- Your task: Go through the listing and pick out each line with the word "calculator" in it.

[[ Input material, beginning ]]

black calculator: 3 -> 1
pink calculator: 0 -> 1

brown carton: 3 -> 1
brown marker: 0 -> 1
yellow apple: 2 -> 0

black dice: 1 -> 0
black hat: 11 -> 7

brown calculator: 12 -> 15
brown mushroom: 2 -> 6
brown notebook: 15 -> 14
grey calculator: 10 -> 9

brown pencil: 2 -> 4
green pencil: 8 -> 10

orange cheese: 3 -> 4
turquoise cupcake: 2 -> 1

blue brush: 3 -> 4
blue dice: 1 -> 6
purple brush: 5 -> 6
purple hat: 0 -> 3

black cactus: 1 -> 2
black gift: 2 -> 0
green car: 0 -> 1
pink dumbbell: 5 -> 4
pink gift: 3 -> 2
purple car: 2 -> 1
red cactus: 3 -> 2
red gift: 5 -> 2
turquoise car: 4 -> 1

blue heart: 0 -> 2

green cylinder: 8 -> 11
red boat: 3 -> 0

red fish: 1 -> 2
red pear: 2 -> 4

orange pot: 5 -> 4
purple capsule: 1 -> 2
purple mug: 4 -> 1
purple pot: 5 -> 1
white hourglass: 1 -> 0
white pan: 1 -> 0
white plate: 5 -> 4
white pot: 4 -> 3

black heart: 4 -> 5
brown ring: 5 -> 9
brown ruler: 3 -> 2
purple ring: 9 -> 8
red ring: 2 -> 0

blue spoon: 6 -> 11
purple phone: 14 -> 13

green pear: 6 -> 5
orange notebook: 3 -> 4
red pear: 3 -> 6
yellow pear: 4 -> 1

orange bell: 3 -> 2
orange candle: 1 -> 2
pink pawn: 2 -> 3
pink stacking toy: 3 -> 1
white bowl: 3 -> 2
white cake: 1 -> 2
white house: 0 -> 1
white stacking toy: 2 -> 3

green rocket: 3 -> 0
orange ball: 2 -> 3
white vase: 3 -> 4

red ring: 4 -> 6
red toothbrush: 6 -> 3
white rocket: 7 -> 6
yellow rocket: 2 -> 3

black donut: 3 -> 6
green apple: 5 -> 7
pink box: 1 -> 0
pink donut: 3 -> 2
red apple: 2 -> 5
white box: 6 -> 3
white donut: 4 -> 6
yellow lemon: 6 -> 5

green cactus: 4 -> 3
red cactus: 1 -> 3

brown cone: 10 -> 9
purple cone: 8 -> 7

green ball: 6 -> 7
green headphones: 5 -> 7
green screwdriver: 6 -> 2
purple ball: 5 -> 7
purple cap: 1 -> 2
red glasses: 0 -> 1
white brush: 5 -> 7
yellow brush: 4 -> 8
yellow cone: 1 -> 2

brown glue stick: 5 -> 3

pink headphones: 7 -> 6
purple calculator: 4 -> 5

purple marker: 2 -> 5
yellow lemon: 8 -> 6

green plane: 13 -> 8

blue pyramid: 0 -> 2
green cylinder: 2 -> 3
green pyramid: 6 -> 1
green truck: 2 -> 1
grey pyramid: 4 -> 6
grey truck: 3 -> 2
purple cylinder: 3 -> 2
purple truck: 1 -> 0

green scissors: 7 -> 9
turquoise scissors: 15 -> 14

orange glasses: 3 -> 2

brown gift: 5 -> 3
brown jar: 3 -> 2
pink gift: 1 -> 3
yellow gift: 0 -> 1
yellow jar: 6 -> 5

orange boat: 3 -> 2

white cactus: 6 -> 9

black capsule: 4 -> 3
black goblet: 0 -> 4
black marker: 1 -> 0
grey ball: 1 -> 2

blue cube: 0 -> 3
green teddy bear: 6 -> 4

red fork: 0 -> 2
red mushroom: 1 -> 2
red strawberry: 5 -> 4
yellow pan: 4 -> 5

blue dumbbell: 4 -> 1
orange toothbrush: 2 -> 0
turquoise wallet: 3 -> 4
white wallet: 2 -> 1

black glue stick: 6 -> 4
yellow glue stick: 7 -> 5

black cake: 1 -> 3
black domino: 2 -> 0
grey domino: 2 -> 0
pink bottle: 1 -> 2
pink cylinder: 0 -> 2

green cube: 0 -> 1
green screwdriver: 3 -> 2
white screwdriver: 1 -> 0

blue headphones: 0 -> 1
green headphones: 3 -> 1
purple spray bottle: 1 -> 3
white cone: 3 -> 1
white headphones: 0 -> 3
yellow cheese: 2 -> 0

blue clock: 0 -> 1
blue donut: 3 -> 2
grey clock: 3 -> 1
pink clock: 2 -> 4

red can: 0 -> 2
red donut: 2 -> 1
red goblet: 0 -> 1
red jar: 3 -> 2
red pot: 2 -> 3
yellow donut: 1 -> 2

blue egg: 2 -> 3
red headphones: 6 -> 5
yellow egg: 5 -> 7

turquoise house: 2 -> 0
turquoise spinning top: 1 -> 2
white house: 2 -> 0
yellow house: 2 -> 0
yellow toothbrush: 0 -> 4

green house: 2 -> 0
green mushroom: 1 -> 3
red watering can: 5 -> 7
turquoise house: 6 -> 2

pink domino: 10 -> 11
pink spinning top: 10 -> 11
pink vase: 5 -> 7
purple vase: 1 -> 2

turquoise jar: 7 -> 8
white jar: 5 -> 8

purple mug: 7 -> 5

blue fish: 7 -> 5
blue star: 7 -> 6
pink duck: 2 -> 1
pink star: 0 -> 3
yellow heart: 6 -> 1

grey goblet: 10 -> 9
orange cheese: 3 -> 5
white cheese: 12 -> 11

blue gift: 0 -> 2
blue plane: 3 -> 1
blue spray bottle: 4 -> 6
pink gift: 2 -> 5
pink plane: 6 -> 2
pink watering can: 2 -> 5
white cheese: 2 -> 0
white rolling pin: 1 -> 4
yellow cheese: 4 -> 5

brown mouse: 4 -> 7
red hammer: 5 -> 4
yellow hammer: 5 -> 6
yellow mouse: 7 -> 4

[[ Input material, end ]]

- Expected answer:
black calculator: 3 -> 1
pink calculator: 0 -> 1
brown calculator: 12 -> 15
grey calculator: 10 -> 9
purple calculator: 4 -> 5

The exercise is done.